PROBLEM TO SOLVE => Below are some records; return each one exactly.

RECORDS FOR THE TASK =>

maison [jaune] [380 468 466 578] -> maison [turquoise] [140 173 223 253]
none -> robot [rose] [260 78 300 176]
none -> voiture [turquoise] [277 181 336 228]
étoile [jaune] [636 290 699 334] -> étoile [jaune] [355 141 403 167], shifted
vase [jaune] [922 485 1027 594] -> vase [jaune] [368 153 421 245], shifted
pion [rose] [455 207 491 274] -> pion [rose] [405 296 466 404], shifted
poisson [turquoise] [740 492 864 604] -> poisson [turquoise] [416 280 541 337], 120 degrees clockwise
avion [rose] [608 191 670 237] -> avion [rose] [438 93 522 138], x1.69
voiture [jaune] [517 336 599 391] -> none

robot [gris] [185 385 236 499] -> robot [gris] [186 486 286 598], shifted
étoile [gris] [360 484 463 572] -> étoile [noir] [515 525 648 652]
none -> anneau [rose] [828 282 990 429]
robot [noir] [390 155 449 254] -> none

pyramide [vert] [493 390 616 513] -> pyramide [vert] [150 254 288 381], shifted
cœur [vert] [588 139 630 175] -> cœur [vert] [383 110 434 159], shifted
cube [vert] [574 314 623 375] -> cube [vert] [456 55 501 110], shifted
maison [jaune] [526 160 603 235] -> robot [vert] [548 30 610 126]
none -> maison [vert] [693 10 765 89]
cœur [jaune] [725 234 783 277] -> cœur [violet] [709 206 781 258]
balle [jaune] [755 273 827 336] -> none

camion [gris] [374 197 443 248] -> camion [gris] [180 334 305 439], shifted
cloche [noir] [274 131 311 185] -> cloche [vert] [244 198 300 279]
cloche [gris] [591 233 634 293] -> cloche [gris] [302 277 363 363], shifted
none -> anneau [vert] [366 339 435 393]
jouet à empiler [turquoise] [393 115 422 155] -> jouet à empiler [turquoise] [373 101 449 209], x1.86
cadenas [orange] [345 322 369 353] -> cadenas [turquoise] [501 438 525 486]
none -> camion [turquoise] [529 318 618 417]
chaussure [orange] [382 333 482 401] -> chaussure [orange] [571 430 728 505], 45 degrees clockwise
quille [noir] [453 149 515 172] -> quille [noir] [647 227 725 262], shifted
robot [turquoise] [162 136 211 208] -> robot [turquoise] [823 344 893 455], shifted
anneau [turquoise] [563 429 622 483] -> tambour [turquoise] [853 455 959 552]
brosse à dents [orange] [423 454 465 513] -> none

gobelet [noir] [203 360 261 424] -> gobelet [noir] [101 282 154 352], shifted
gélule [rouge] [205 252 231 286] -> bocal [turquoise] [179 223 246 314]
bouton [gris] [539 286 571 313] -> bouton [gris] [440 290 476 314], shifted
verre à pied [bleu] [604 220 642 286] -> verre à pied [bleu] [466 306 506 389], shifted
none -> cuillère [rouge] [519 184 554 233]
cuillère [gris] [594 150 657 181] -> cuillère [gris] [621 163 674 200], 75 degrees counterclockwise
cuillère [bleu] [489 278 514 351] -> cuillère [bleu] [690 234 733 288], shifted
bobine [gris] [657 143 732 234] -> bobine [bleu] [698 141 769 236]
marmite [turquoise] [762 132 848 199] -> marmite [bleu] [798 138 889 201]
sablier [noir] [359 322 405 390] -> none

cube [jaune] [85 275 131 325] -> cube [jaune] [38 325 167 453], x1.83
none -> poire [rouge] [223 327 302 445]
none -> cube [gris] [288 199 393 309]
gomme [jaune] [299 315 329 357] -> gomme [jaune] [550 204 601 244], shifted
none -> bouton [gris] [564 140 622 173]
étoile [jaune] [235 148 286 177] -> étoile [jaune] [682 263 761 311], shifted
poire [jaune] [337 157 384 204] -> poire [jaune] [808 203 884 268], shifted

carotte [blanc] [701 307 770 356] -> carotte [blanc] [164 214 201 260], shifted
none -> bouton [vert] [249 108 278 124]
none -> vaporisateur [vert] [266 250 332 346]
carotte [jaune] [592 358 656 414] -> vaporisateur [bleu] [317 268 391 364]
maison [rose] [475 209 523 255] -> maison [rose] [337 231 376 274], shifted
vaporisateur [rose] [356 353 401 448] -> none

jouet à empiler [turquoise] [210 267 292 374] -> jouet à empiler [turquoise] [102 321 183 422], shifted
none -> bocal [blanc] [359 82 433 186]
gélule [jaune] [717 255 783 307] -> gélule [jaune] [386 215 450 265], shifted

RESULT FOR THIS TASK =>
maison [jaune] [380 468 466 578] -> maison [turquoise] [140 173 223 253]
none -> robot [rose] [260 78 300 176]
none -> voiture [turquoise] [277 181 336 228]
étoile [jaune] [636 290 699 334] -> étoile [jaune] [355 141 403 167], shifted
vase [jaune] [922 485 1027 594] -> vase [jaune] [368 153 421 245], shifted
pion [rose] [455 207 491 274] -> pion [rose] [405 296 466 404], shifted
poisson [turquoise] [740 492 864 604] -> poisson [turquoise] [416 280 541 337], 120 degrees clockwise
avion [rose] [608 191 670 237] -> avion [rose] [438 93 522 138], x1.69
voiture [jaune] [517 336 599 391] -> none

robot [gris] [185 385 236 499] -> robot [gris] [186 486 286 598], shifted
étoile [gris] [360 484 463 572] -> étoile [noir] [515 525 648 652]
none -> anneau [rose] [828 282 990 429]
robot [noir] [390 155 449 254] -> none

pyramide [vert] [493 390 616 513] -> pyramide [vert] [150 254 288 381], shifted
cœur [vert] [588 139 630 175] -> cœur [vert] [383 110 434 159], shifted
cube [vert] [574 314 623 375] -> cube [vert] [456 55 501 110], shifted
maison [jaune] [526 160 603 235] -> robot [vert] [548 30 610 126]
none -> maison [vert] [693 10 765 89]
cœur [jaune] [725 234 783 277] -> cœur [violet] [709 206 781 258]
balle [jaune] [755 273 827 336] -> none

camion [gris] [374 197 443 248] -> camion [gris] [180 334 305 439], shifted
cloche [noir] [274 131 311 185] -> cloche [vert] [244 198 300 279]
cloche [gris] [591 233 634 293] -> cloche [gris] [302 277 363 363], shifted
none -> anneau [vert] [366 339 435 393]
jouet à empiler [turquoise] [393 115 422 155] -> jouet à empiler [turquoise] [373 101 449 209], x1.86
cadenas [orange] [345 322 369 353] -> cadenas [turquoise] [501 438 525 486]
none -> camion [turquoise] [529 318 618 417]
chaussure [orange] [382 333 482 401] -> chaussure [orange] [571 430 728 505], 45 degrees clockwise
quille [noir] [453 149 515 172] -> quille [noir] [647 227 725 262], shifted
robot [turquoise] [162 136 211 208] -> robot [turquoise] [823 344 893 455], shifted
anneau [turquoise] [563 429 622 483] -> tambour [turquoise] [853 455 959 552]
brosse à dents [orange] [423 454 465 513] -> none

gobelet [noir] [203 360 261 424] -> gobelet [noir] [101 282 154 352], shifted
gélule [rouge] [205 252 231 286] -> bocal [turquoise] [179 223 246 314]
bouton [gris] [539 286 571 313] -> bouton [gris] [440 290 476 314], shifted
verre à pied [bleu] [604 220 642 286] -> verre à pied [bleu] [466 306 506 389], shifted
none -> cuillère [rouge] [519 184 554 233]
cuillère [gris] [594 150 657 181] -> cuillère [gris] [621 163 674 200], 75 degrees counterclockwise
cuillère [bleu] [489 278 514 351] -> cuillère [bleu] [690 234 733 288], shifted
bobine [gris] [657 143 732 234] -> bobine [bleu] [698 141 769 236]
marmite [turquoise] [762 132 848 199] -> marmite [bleu] [798 138 889 201]
sablier [noir] [359 322 405 390] -> none

cube [jaune] [85 275 131 325] -> cube [jaune] [38 325 167 453], x1.83
none -> poire [rouge] [223 327 302 445]
none -> cube [gris] [288 199 393 309]
gomme [jaune] [299 315 329 357] -> gomme [jaune] [550 204 601 244], shifted
none -> bouton [gris] [564 140 622 173]
étoile [jaune] [235 148 286 177] -> étoile [jaune] [682 263 761 311], shifted
poire [jaune] [337 157 384 204] -> poire [jaune] [808 203 884 268], shifted

carotte [blanc] [701 307 770 356] -> carotte [blanc] [164 214 201 260], shifted
none -> bouton [vert] [249 108 278 124]
none -> vaporisateur [vert] [266 250 332 346]
carotte [jaune] [592 358 656 414] -> vaporisateur [bleu] [317 268 391 364]
maison [rose] [475 209 523 255] -> maison [rose] [337 231 376 274], shifted
vaporisateur [rose] [356 353 401 448] -> none

jouet à empiler [turquoise] [210 267 292 374] -> jouet à empiler [turquoise] [102 321 183 422], shifted
none -> bocal [blanc] [359 82 433 186]
gélule [jaune] [717 255 783 307] -> gélule [jaune] [386 215 450 265], shifted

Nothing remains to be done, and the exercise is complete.